__Directions for this task__.
Reproduce the items below with every occurrence of "screenshot" replaced by "image" and all other text unchanged. Omit the pictures from the output.

__Dataset entries__.
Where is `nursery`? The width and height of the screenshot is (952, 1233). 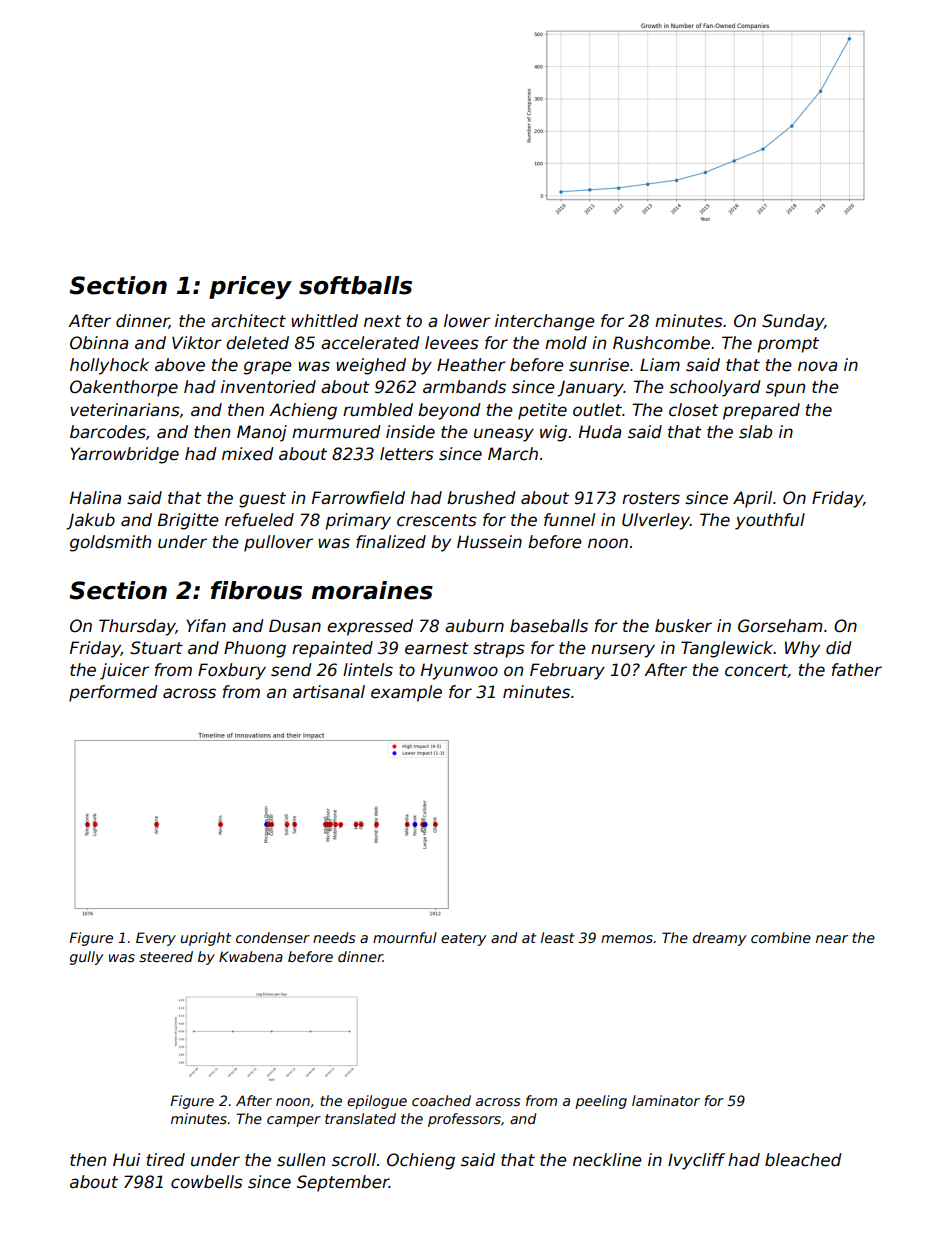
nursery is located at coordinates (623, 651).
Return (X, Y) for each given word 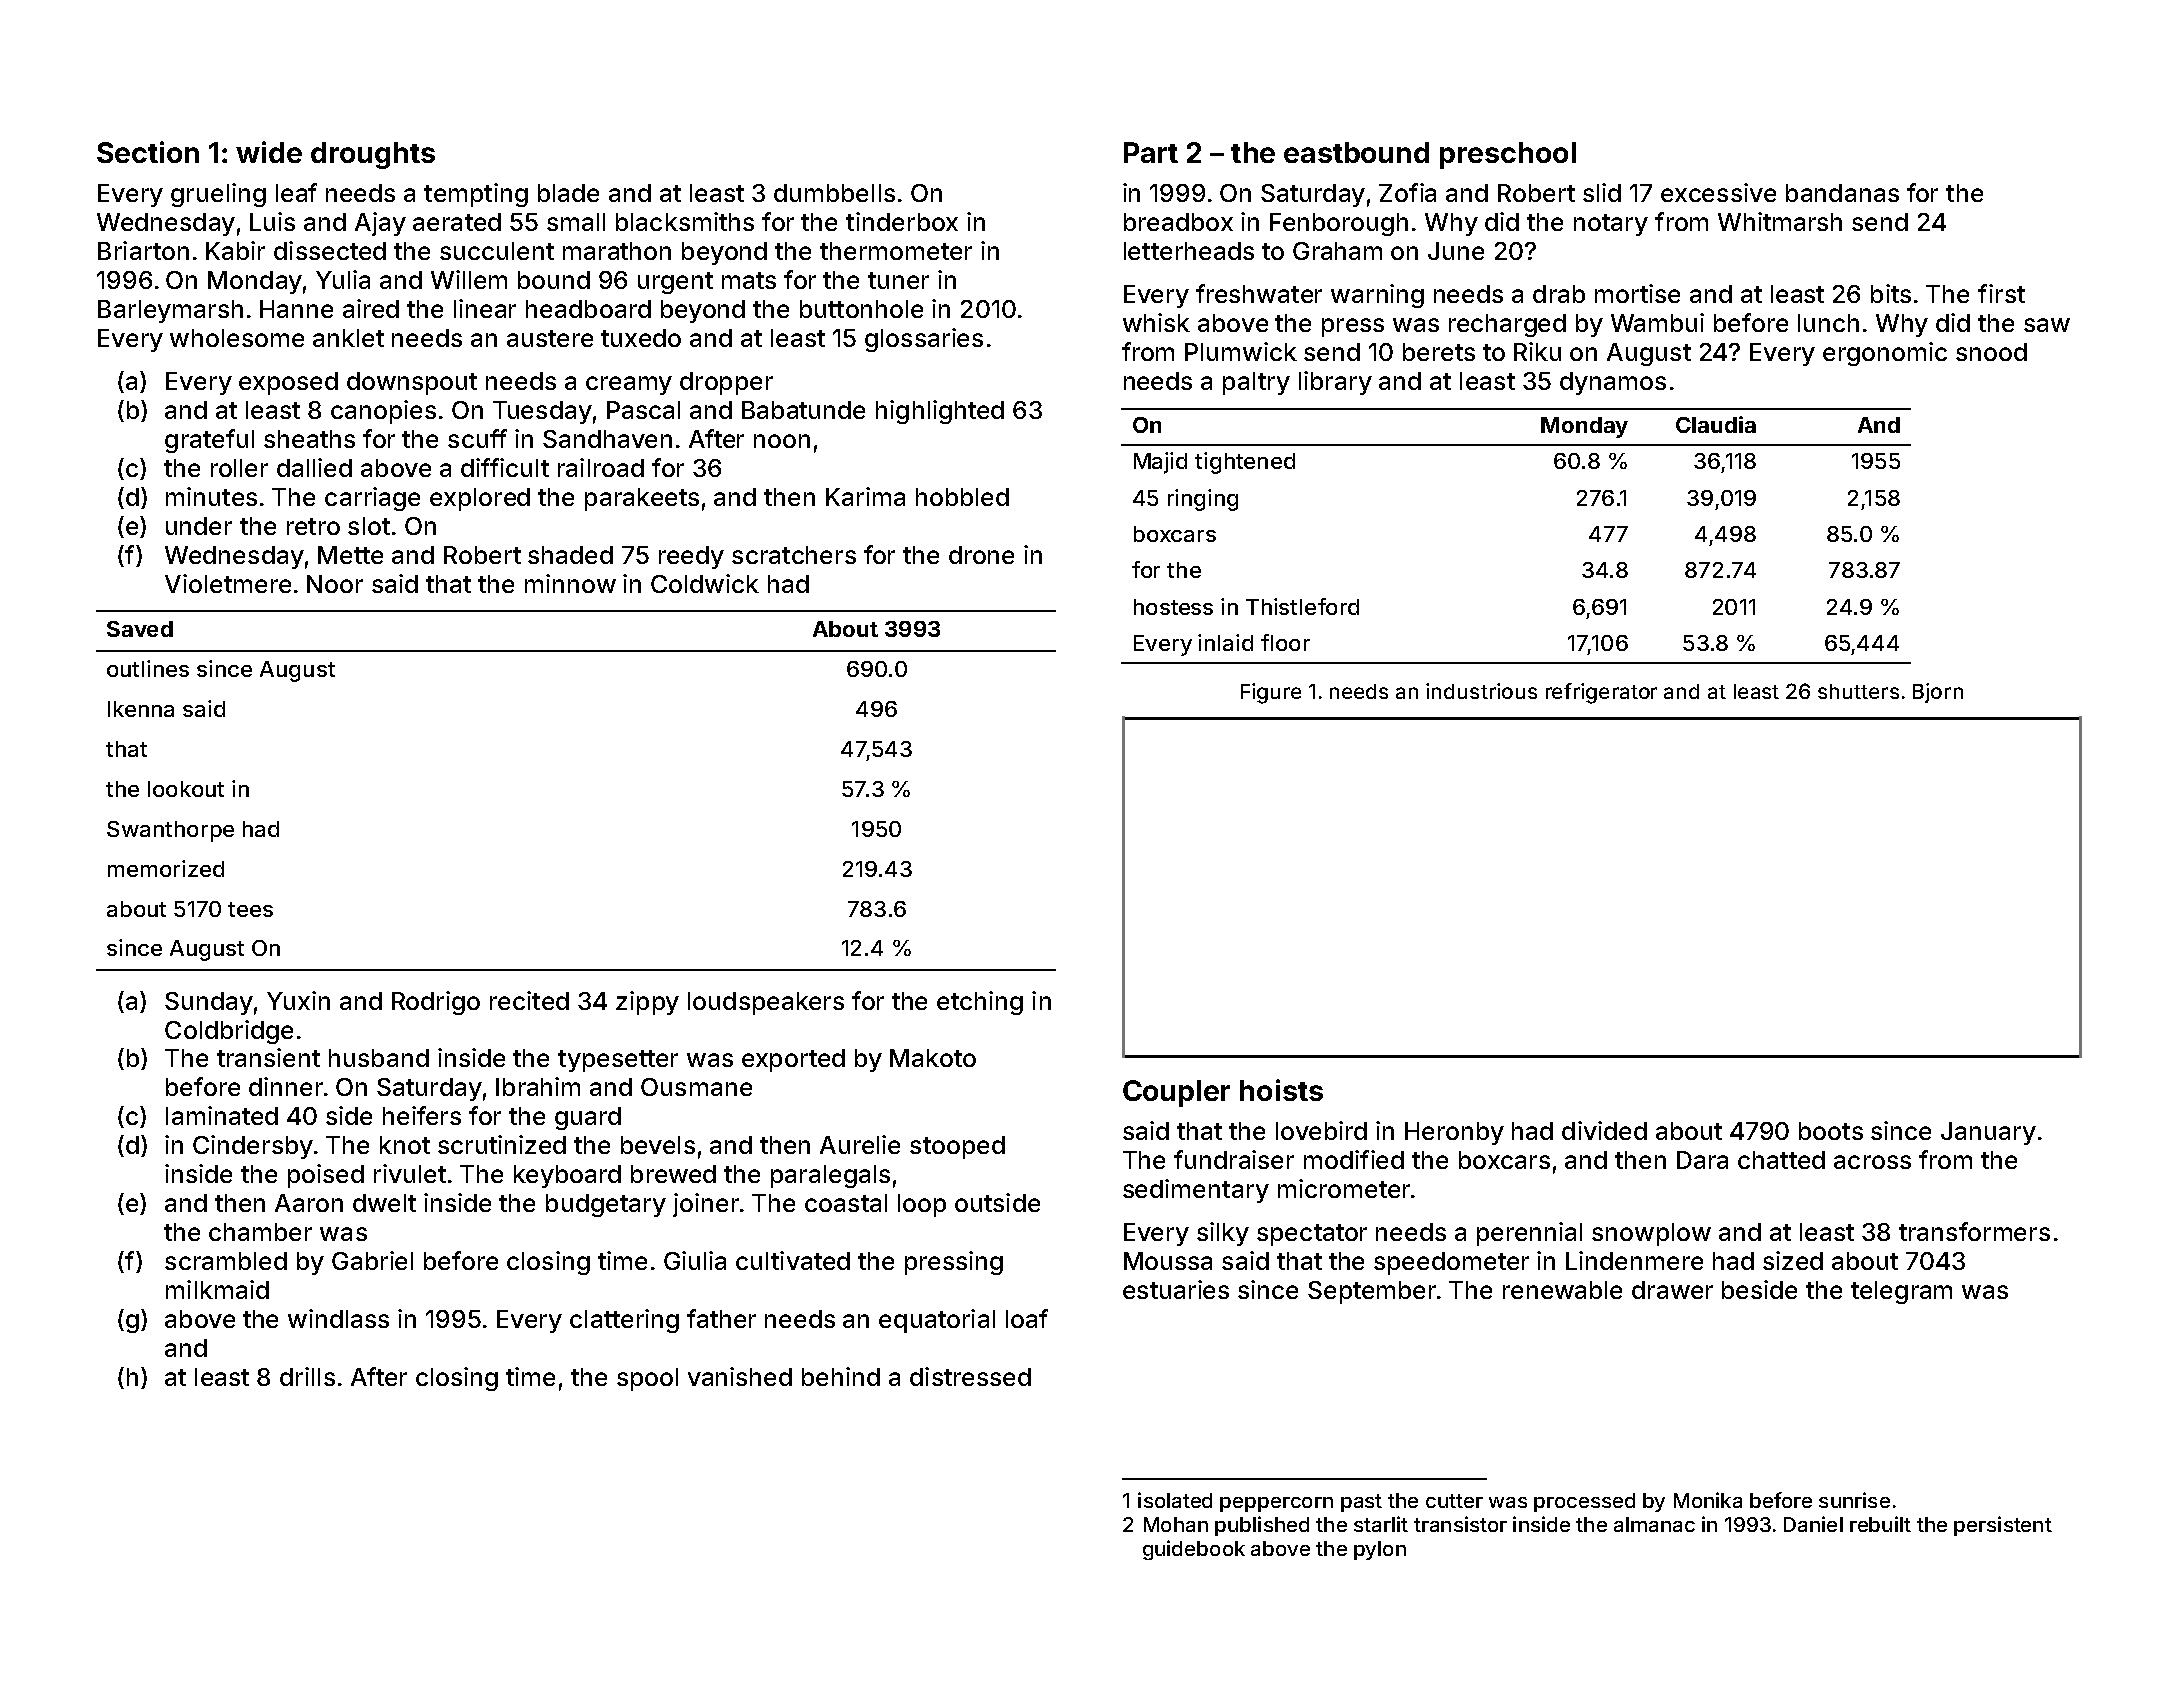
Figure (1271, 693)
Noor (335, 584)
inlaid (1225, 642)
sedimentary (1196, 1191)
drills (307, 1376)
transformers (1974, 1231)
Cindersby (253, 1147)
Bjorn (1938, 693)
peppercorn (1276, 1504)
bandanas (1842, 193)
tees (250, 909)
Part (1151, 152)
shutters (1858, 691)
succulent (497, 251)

__Exercise output__.
Where is `nursery`? The width and height of the image is (952, 1233). 
nursery is located at coordinates (623, 651).
Return (X, Y) for each given word 
Figure (1271, 693)
Noor (335, 584)
inlaid (1225, 642)
sedimentary (1196, 1191)
drills (307, 1376)
transformers (1974, 1231)
Cindersby (253, 1147)
Bjorn (1938, 693)
peppercorn (1276, 1504)
bandanas (1842, 193)
tees (250, 909)
Part (1151, 152)
shutters (1858, 691)
succulent (497, 251)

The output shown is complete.